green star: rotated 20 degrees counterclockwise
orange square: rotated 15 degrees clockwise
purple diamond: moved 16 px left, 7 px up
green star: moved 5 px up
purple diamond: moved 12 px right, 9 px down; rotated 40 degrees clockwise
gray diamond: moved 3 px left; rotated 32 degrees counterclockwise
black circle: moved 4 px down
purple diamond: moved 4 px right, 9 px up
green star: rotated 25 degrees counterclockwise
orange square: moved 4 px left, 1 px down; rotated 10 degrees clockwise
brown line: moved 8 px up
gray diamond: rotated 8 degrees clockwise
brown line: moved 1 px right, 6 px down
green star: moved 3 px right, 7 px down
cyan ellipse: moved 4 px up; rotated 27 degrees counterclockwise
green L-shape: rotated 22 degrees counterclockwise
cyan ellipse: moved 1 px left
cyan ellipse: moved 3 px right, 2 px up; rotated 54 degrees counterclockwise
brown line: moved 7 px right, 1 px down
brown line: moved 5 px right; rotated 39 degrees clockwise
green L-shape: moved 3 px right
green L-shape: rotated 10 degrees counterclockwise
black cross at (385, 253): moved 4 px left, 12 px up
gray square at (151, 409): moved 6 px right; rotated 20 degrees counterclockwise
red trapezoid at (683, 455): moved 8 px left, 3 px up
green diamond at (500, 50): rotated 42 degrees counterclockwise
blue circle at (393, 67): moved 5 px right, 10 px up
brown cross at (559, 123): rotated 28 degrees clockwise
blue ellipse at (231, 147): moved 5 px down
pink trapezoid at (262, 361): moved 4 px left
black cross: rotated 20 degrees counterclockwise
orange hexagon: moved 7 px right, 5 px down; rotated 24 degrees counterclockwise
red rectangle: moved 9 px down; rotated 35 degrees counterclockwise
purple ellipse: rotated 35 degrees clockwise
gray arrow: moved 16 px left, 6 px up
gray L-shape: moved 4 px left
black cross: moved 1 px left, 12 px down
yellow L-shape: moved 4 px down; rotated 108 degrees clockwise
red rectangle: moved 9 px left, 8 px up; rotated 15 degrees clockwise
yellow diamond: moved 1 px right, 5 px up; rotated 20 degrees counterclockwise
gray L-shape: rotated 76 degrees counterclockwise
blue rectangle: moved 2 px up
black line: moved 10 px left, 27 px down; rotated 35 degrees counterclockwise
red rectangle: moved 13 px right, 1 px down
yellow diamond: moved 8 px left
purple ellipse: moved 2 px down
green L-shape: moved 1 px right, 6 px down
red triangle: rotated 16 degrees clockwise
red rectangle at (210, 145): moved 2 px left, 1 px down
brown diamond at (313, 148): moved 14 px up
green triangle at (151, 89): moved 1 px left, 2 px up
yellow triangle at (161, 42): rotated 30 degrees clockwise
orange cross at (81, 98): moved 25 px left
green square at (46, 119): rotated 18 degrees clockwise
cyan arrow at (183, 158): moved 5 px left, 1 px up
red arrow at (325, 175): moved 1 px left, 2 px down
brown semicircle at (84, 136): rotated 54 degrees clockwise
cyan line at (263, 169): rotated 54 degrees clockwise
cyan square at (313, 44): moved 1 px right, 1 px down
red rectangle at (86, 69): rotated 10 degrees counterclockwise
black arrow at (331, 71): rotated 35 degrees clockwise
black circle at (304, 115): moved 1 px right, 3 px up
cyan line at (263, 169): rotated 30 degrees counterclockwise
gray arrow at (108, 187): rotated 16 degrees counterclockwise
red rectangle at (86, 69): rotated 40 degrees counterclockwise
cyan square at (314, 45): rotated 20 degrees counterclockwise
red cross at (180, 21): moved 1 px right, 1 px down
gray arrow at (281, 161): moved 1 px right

EXERCISE
Update the listing by replacing each occurrence of "px" with "pixels" and leaving every other part of every line unchanged.

SOLUTION
green star: rotated 20 degrees counterclockwise
orange square: rotated 15 degrees clockwise
purple diamond: moved 16 pixels left, 7 pixels up
green star: moved 5 pixels up
purple diamond: moved 12 pixels right, 9 pixels down; rotated 40 degrees clockwise
gray diamond: moved 3 pixels left; rotated 32 degrees counterclockwise
black circle: moved 4 pixels down
purple diamond: moved 4 pixels right, 9 pixels up
green star: rotated 25 degrees counterclockwise
orange square: moved 4 pixels left, 1 pixels down; rotated 10 degrees clockwise
brown line: moved 8 pixels up
gray diamond: rotated 8 degrees clockwise
brown line: moved 1 pixels right, 6 pixels down
green star: moved 3 pixels right, 7 pixels down
cyan ellipse: moved 4 pixels up; rotated 27 degrees counterclockwise
green L-shape: rotated 22 degrees counterclockwise
cyan ellipse: moved 1 pixels left
cyan ellipse: moved 3 pixels right, 2 pixels up; rotated 54 degrees counterclockwise
brown line: moved 7 pixels right, 1 pixels down
brown line: moved 5 pixels right; rotated 39 degrees clockwise
green L-shape: moved 3 pixels right
green L-shape: rotated 10 degrees counterclockwise
black cross at (385, 253): moved 4 pixels left, 12 pixels up
gray square at (151, 409): moved 6 pixels right; rotated 20 degrees counterclockwise
red trapezoid at (683, 455): moved 8 pixels left, 3 pixels up
green diamond at (500, 50): rotated 42 degrees counterclockwise
blue circle at (393, 67): moved 5 pixels right, 10 pixels up
brown cross at (559, 123): rotated 28 degrees clockwise
blue ellipse at (231, 147): moved 5 pixels down
pink trapezoid at (262, 361): moved 4 pixels left
black cross: rotated 20 degrees counterclockwise
orange hexagon: moved 7 pixels right, 5 pixels down; rotated 24 degrees counterclockwise
red rectangle: moved 9 pixels down; rotated 35 degrees counterclockwise
purple ellipse: rotated 35 degrees clockwise
gray arrow: moved 16 pixels left, 6 pixels up
gray L-shape: moved 4 pixels left
black cross: moved 1 pixels left, 12 pixels down
yellow L-shape: moved 4 pixels down; rotated 108 degrees clockwise
red rectangle: moved 9 pixels left, 8 pixels up; rotated 15 degrees clockwise
yellow diamond: moved 1 pixels right, 5 pixels up; rotated 20 degrees counterclockwise
gray L-shape: rotated 76 degrees counterclockwise
blue rectangle: moved 2 pixels up
black line: moved 10 pixels left, 27 pixels down; rotated 35 degrees counterclockwise
red rectangle: moved 13 pixels right, 1 pixels down
yellow diamond: moved 8 pixels left
purple ellipse: moved 2 pixels down
green L-shape: moved 1 pixels right, 6 pixels down
red triangle: rotated 16 degrees clockwise
red rectangle at (210, 145): moved 2 pixels left, 1 pixels down
brown diamond at (313, 148): moved 14 pixels up
green triangle at (151, 89): moved 1 pixels left, 2 pixels up
yellow triangle at (161, 42): rotated 30 degrees clockwise
orange cross at (81, 98): moved 25 pixels left
green square at (46, 119): rotated 18 degrees clockwise
cyan arrow at (183, 158): moved 5 pixels left, 1 pixels up
red arrow at (325, 175): moved 1 pixels left, 2 pixels down
brown semicircle at (84, 136): rotated 54 degrees clockwise
cyan line at (263, 169): rotated 54 degrees clockwise
cyan square at (313, 44): moved 1 pixels right, 1 pixels down
red rectangle at (86, 69): rotated 10 degrees counterclockwise
black arrow at (331, 71): rotated 35 degrees clockwise
black circle at (304, 115): moved 1 pixels right, 3 pixels up
cyan line at (263, 169): rotated 30 degrees counterclockwise
gray arrow at (108, 187): rotated 16 degrees counterclockwise
red rectangle at (86, 69): rotated 40 degrees counterclockwise
cyan square at (314, 45): rotated 20 degrees counterclockwise
red cross at (180, 21): moved 1 pixels right, 1 pixels down
gray arrow at (281, 161): moved 1 pixels right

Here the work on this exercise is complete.